What you have to do. Each line of the data below goes into the copy exactly; pictures do not.

*** Records to process Section Begins ***

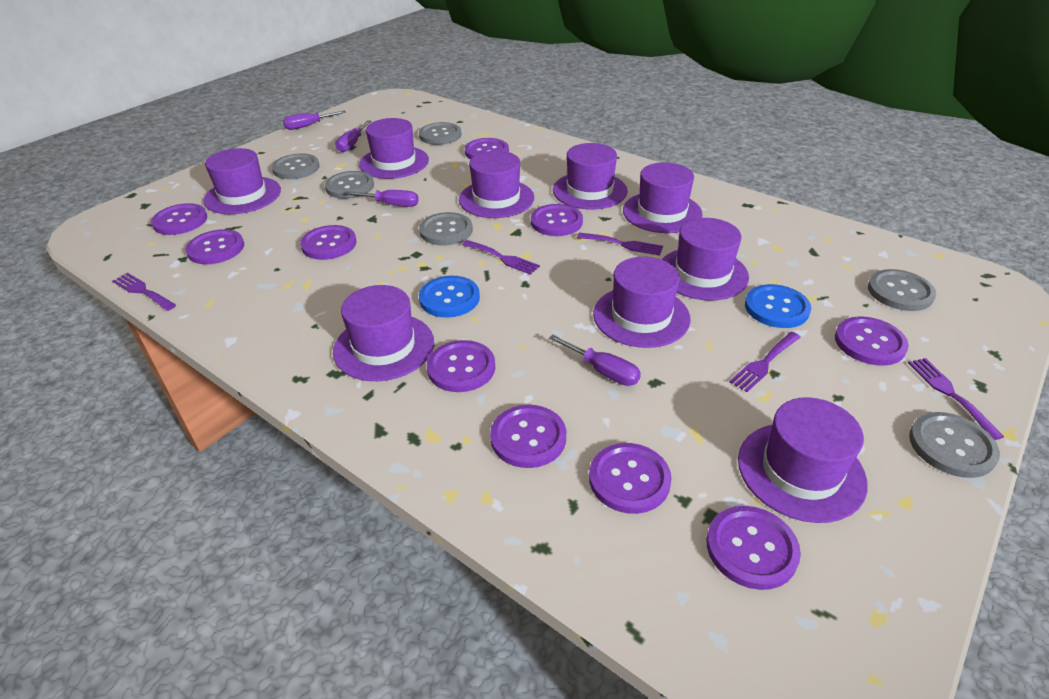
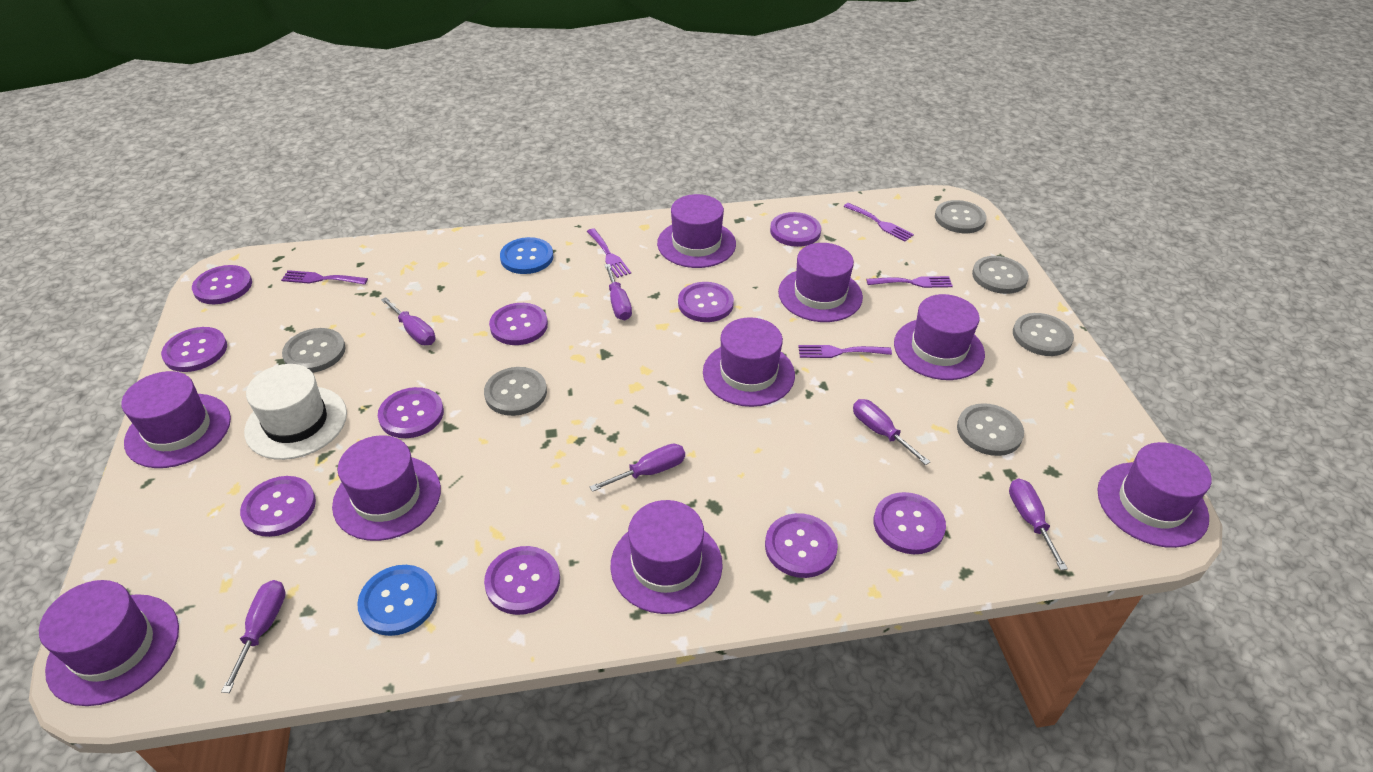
purple screwdriver: 4 -> 6
white hat: 0 -> 1

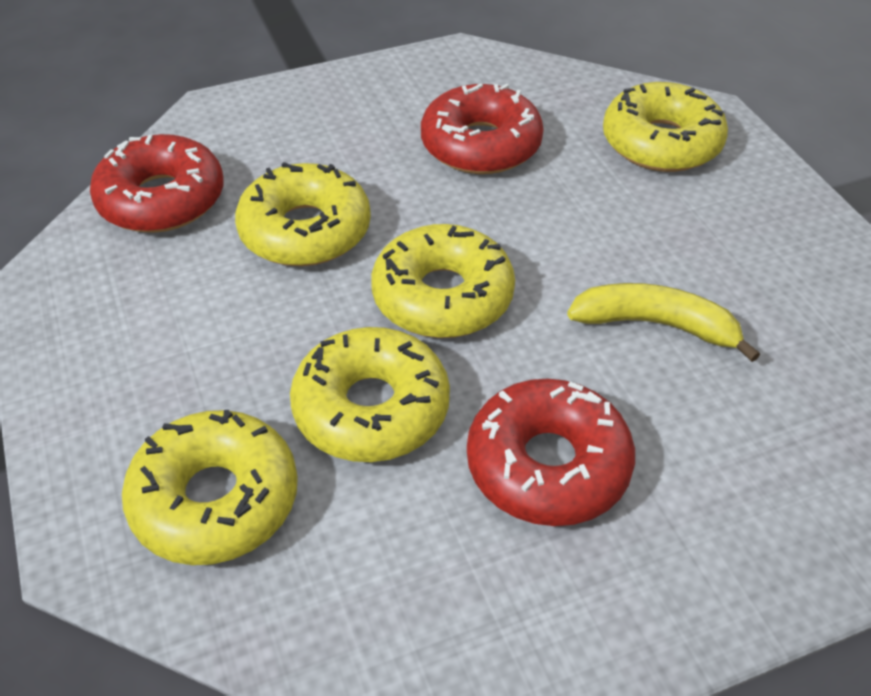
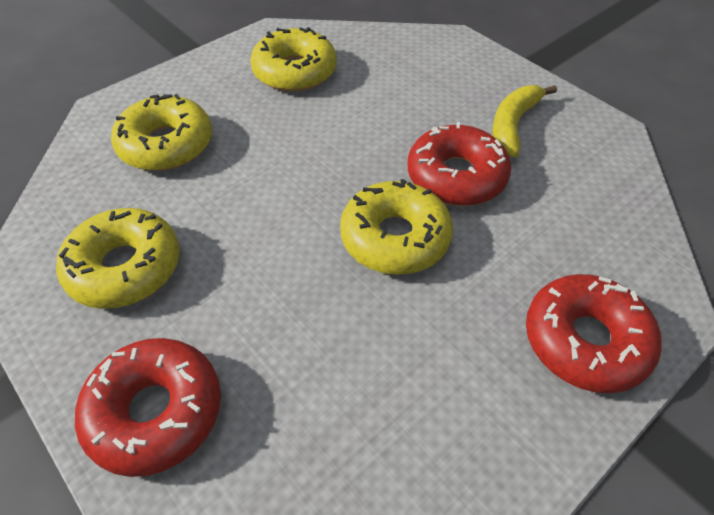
yellow donut: 5 -> 4

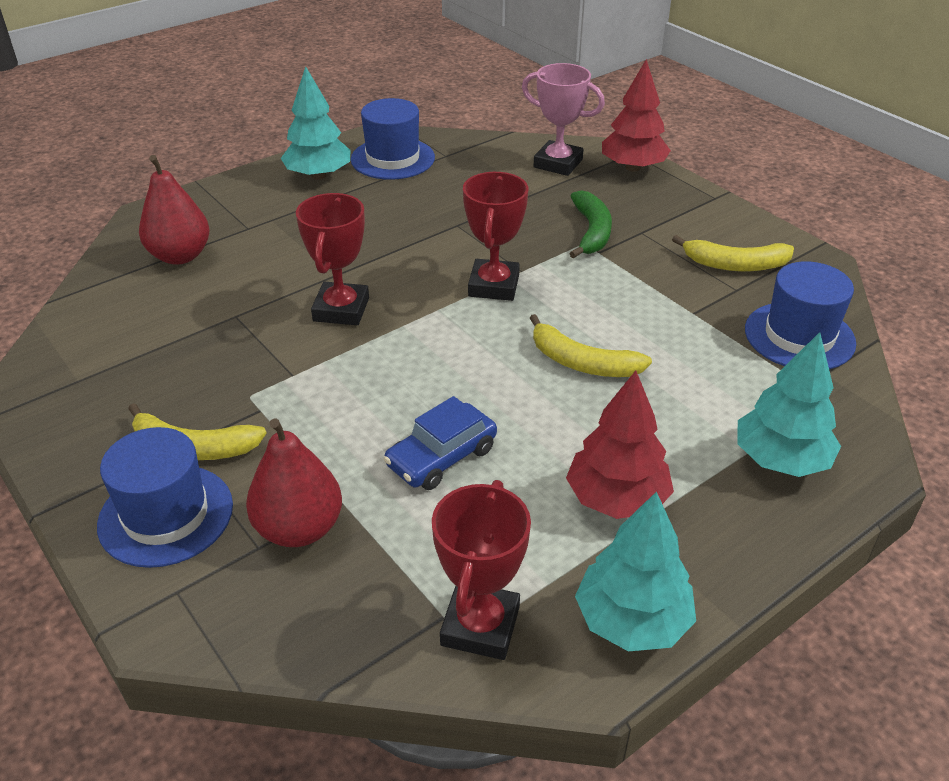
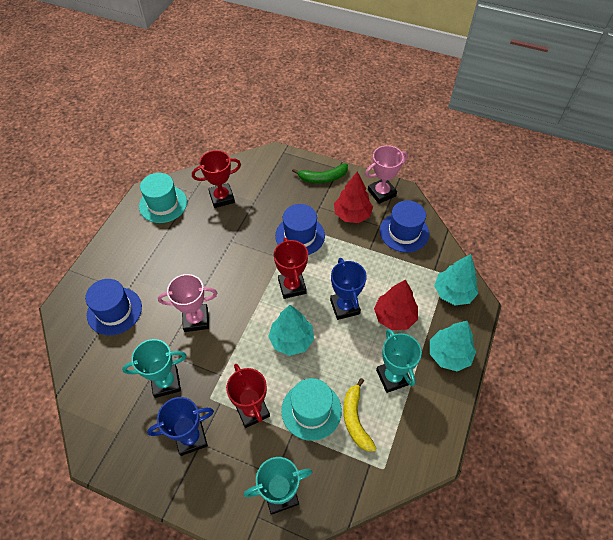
blue car: 1 -> 0
blue trophy: 0 -> 2
pink trophy: 1 -> 2
red pear: 2 -> 0
turquoise hat: 0 -> 2
turquoise trophy: 0 -> 3
yellow banana: 3 -> 1

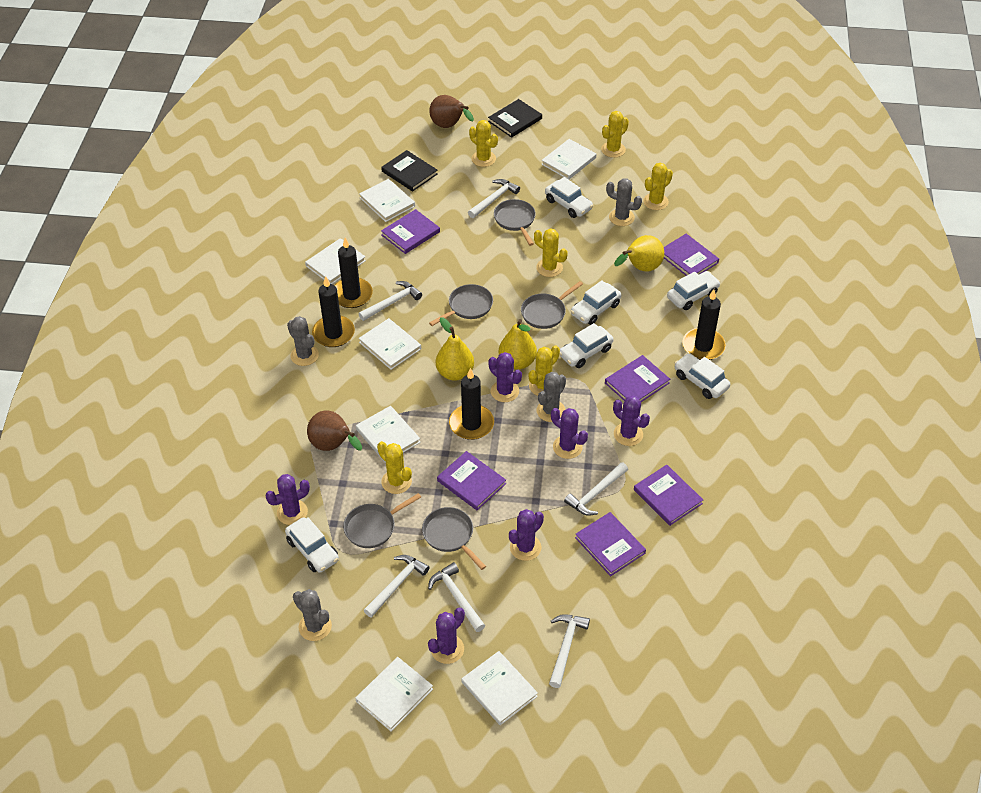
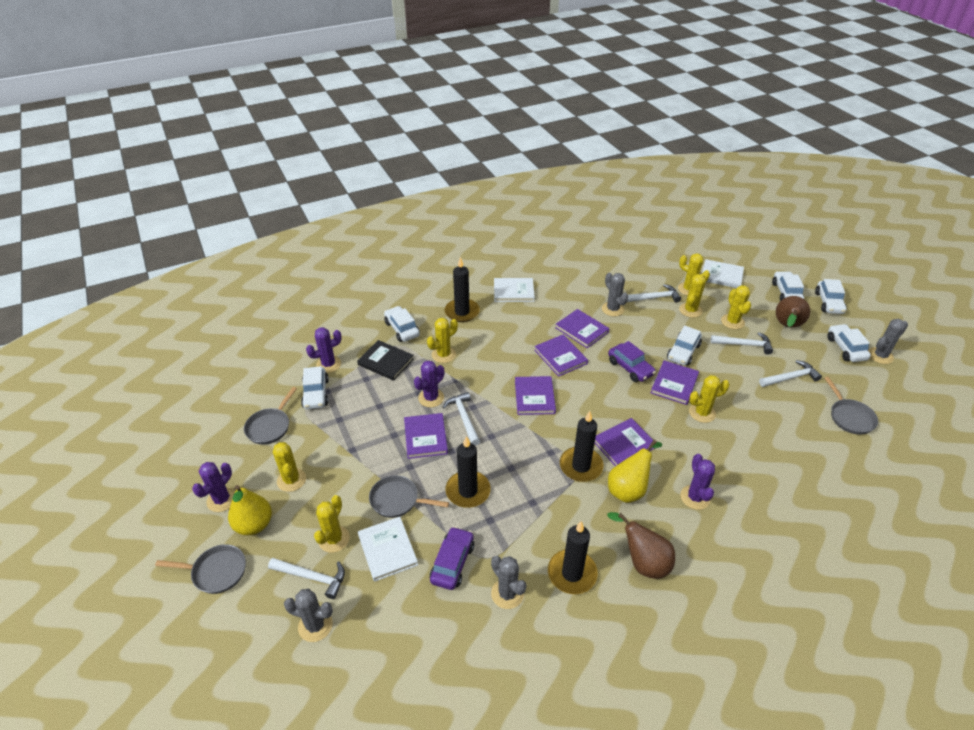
black book: 2 -> 1
grey pan: 5 -> 4
purple cactus: 6 -> 4
purple car: 0 -> 2
white book: 7 -> 3
white hammer: 6 -> 5
yellow cactus: 6 -> 7
yellow pear: 3 -> 2

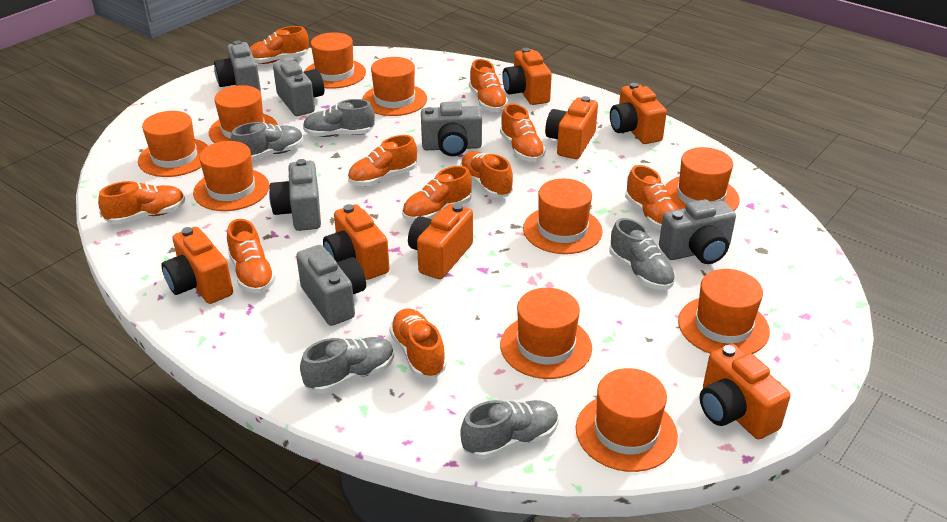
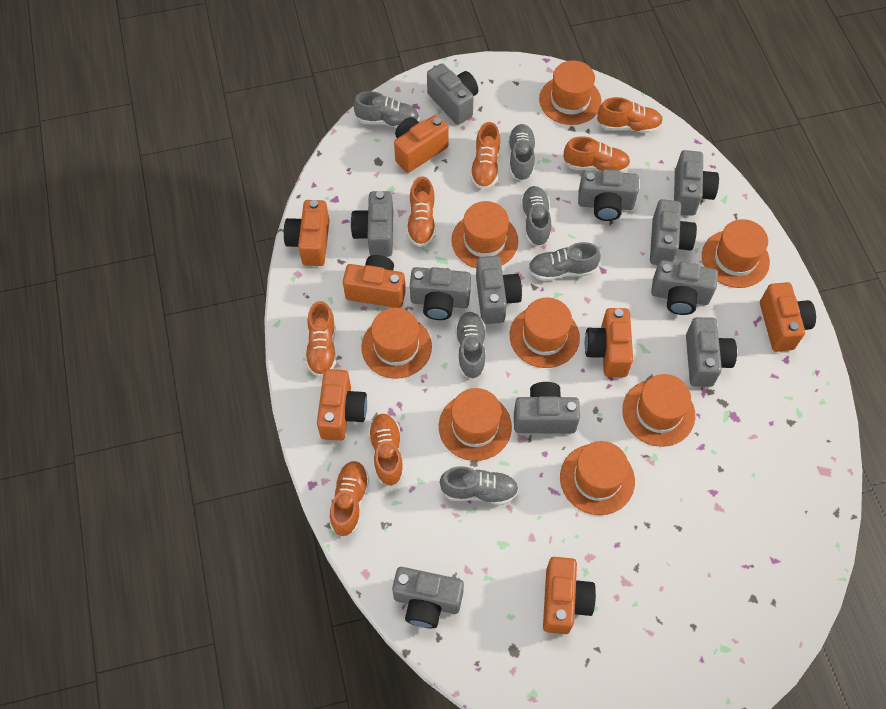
grey camera: 6 -> 11
grey shoe: 5 -> 6
orange hat: 10 -> 8
orange shoe: 10 -> 7

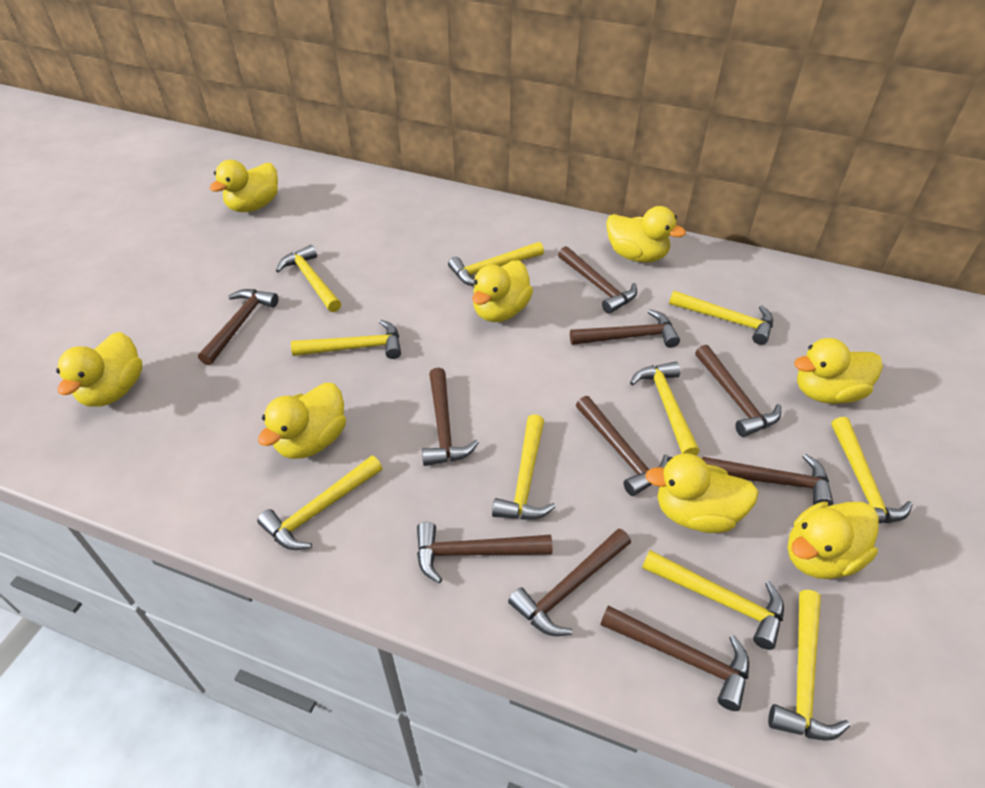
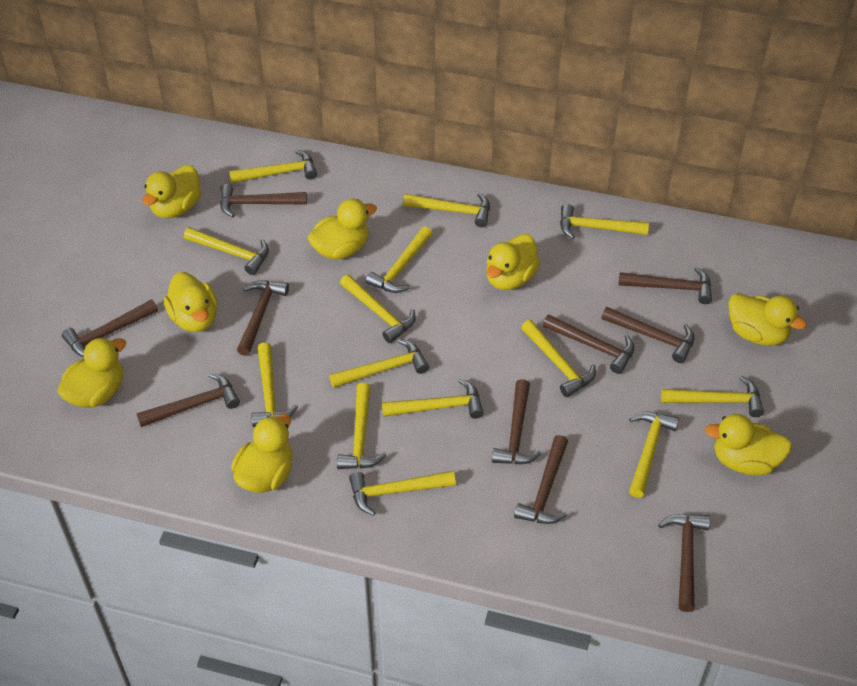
yellow hammer: 10 -> 14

*** Records to process Section Ends ***

Solution for this exercise.
purple screwdriver: 4 -> 6
white hat: 0 -> 1

yellow donut: 5 -> 4

blue car: 1 -> 0
blue trophy: 0 -> 2
pink trophy: 1 -> 2
red pear: 2 -> 0
turquoise hat: 0 -> 2
turquoise trophy: 0 -> 3
yellow banana: 3 -> 1

black book: 2 -> 1
grey pan: 5 -> 4
purple cactus: 6 -> 4
purple car: 0 -> 2
white book: 7 -> 3
white hammer: 6 -> 5
yellow cactus: 6 -> 7
yellow pear: 3 -> 2

grey camera: 6 -> 11
grey shoe: 5 -> 6
orange hat: 10 -> 8
orange shoe: 10 -> 7

yellow hammer: 10 -> 14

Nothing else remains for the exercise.